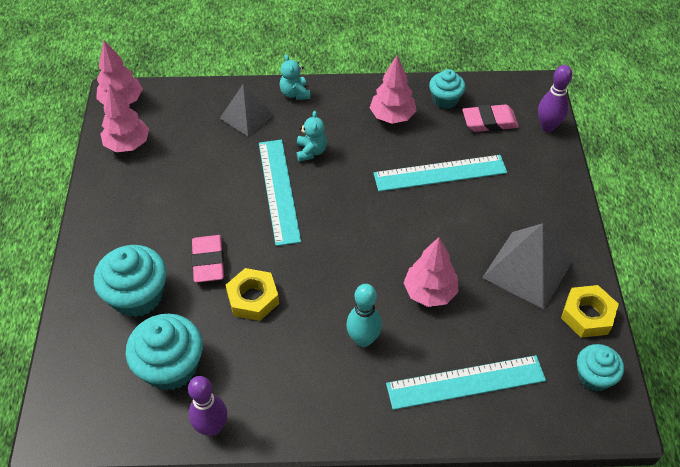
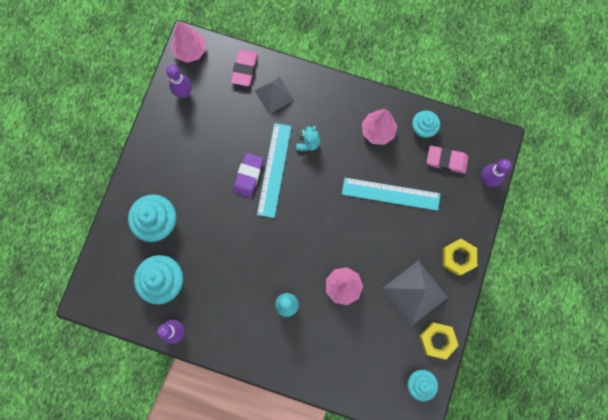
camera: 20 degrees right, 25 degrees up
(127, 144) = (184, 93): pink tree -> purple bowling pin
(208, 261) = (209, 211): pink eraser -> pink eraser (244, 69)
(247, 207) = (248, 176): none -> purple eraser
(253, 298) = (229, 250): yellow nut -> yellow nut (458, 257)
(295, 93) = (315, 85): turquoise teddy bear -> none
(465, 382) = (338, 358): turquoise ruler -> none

...

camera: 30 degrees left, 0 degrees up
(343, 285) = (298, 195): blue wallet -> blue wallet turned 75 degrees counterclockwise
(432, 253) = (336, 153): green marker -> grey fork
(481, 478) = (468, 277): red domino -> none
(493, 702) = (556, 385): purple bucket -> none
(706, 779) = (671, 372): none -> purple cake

==

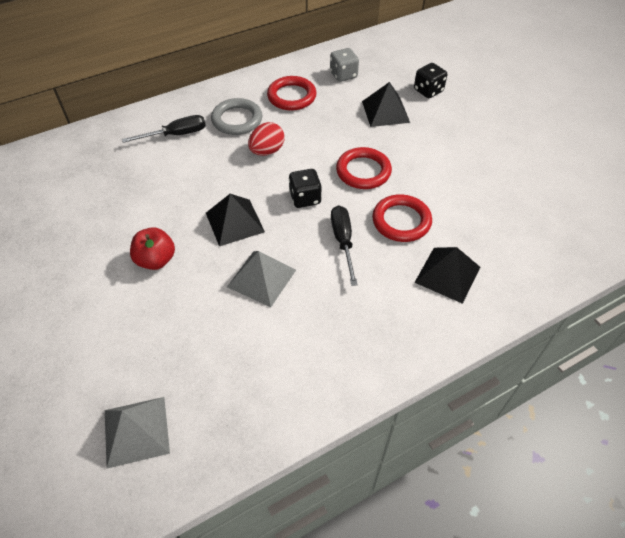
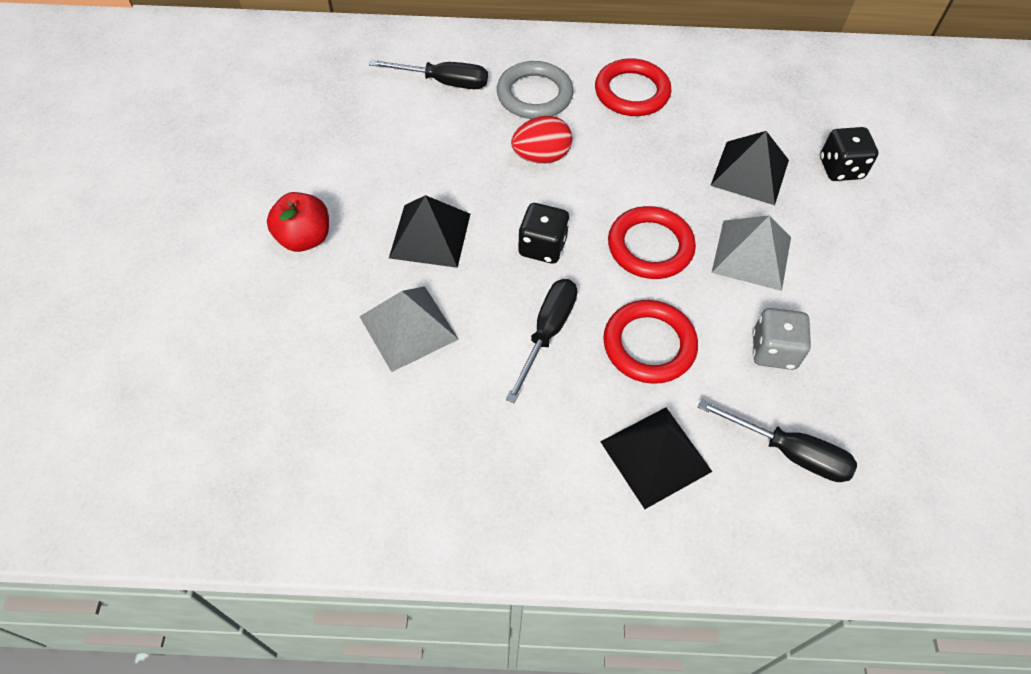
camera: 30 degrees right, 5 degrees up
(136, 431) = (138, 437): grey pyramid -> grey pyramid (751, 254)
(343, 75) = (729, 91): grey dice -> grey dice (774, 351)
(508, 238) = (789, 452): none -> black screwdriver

→ **What you need to do**: In the listing above, find the line containing "camera: 20 degrees right, 25 degrees up" and the line containing "(465, 382) = (338, 358): turquoise", then quote both, plus every line between them, exactly as written.

→ **Answer for the task**:
camera: 20 degrees right, 25 degrees up
(127, 144) = (184, 93): pink tree -> purple bowling pin
(208, 261) = (209, 211): pink eraser -> pink eraser (244, 69)
(247, 207) = (248, 176): none -> purple eraser
(253, 298) = (229, 250): yellow nut -> yellow nut (458, 257)
(295, 93) = (315, 85): turquoise teddy bear -> none
(465, 382) = (338, 358): turquoise ruler -> none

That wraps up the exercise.